Task instructions =>
Drop every picture, then print the rest of the listing exactly as given.

Provided data =>
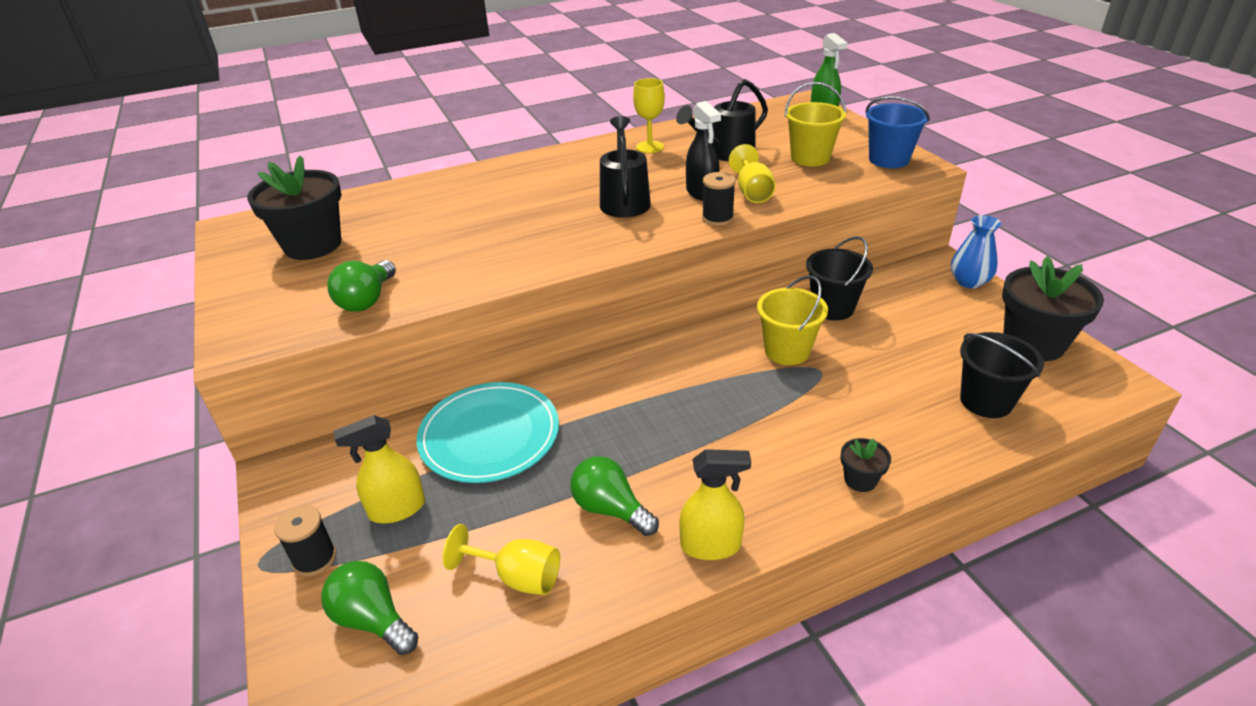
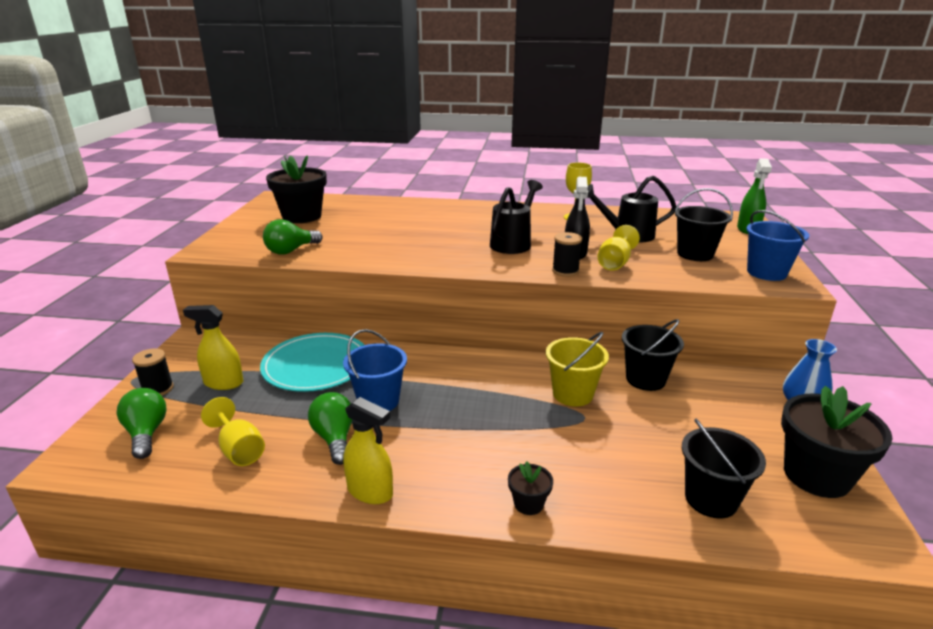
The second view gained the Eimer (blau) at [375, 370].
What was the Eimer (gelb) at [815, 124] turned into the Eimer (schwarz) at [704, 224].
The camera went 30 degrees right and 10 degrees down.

Your solution =>
The second view gained the Eimer (blau) at [375, 370].
What was the Eimer (gelb) at [815, 124] turned into the Eimer (schwarz) at [704, 224].
The camera went 30 degrees right and 10 degrees down.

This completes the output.